**Listed entries**
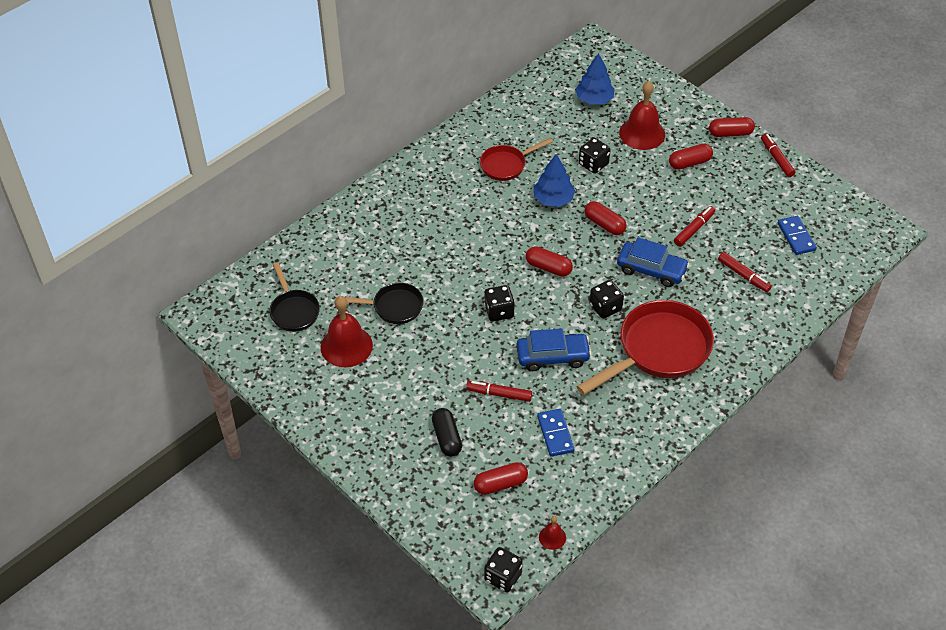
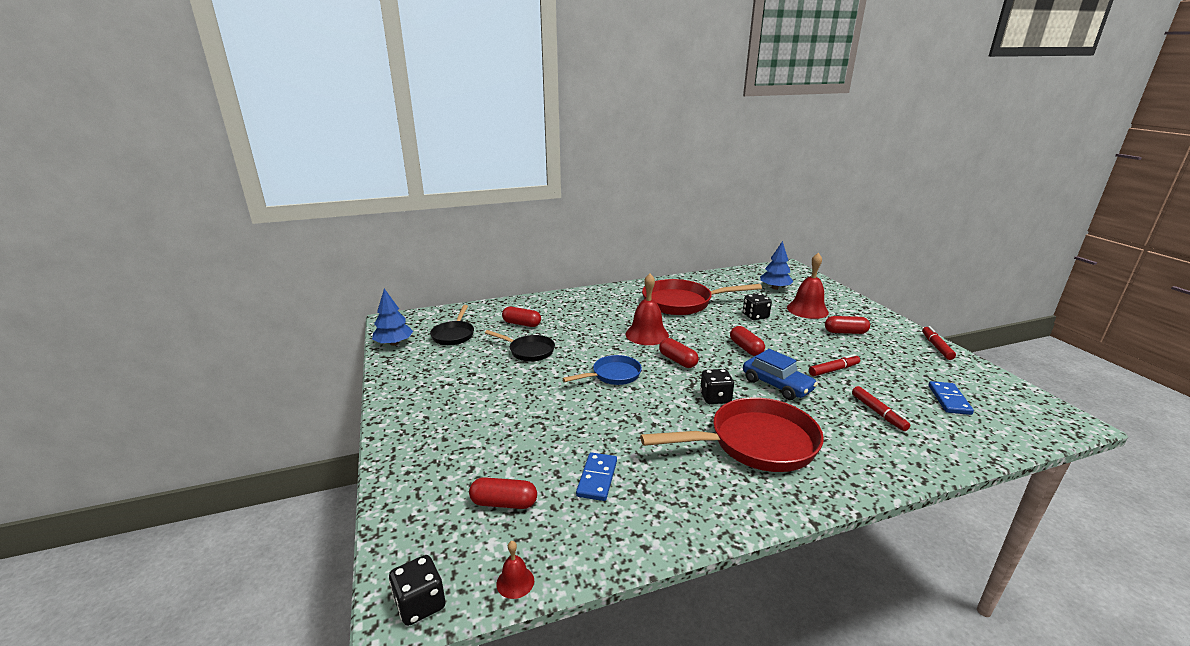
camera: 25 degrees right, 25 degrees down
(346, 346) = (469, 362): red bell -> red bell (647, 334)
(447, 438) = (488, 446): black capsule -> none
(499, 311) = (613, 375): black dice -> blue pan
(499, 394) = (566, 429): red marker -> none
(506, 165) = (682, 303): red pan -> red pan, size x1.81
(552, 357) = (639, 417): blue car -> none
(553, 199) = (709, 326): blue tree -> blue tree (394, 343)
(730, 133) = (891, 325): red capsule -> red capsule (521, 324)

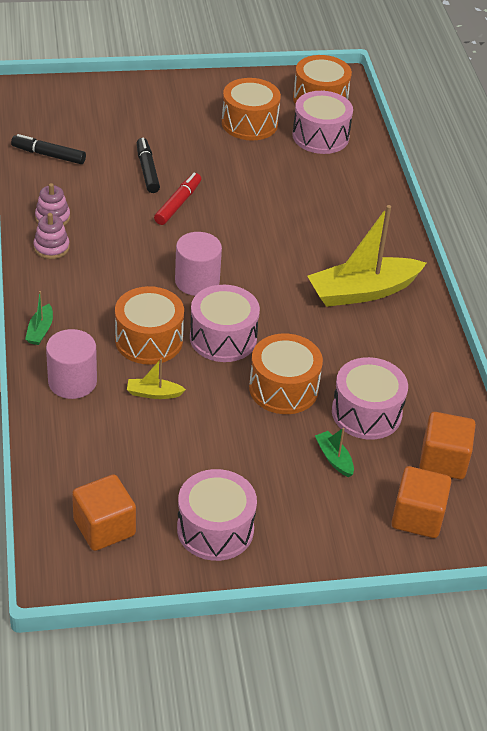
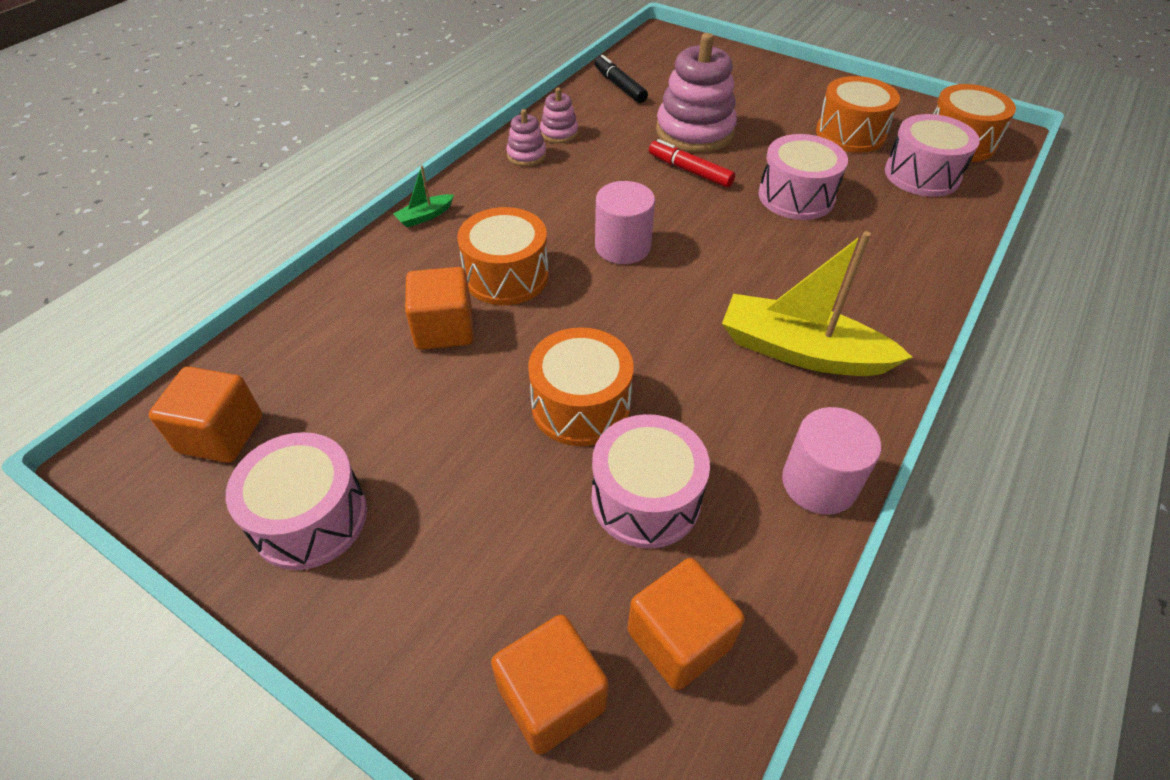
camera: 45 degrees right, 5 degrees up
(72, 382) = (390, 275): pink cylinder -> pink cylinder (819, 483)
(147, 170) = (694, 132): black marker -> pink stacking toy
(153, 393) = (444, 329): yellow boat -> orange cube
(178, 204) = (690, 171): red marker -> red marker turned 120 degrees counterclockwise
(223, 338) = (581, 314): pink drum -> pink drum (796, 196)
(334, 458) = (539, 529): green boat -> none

**Your assignment**
Please output all of the entries exactly as they appear, with no pictures.

**Solution to the exercise**
camera: 25 degrees right, 25 degrees down
(346, 346) = (469, 362): red bell -> red bell (647, 334)
(447, 438) = (488, 446): black capsule -> none
(499, 311) = (613, 375): black dice -> blue pan
(499, 394) = (566, 429): red marker -> none
(506, 165) = (682, 303): red pan -> red pan, size x1.81
(552, 357) = (639, 417): blue car -> none
(553, 199) = (709, 326): blue tree -> blue tree (394, 343)
(730, 133) = (891, 325): red capsule -> red capsule (521, 324)

camera: 45 degrees right, 5 degrees up
(72, 382) = (390, 275): pink cylinder -> pink cylinder (819, 483)
(147, 170) = (694, 132): black marker -> pink stacking toy
(153, 393) = (444, 329): yellow boat -> orange cube
(178, 204) = (690, 171): red marker -> red marker turned 120 degrees counterclockwise
(223, 338) = (581, 314): pink drum -> pink drum (796, 196)
(334, 458) = (539, 529): green boat -> none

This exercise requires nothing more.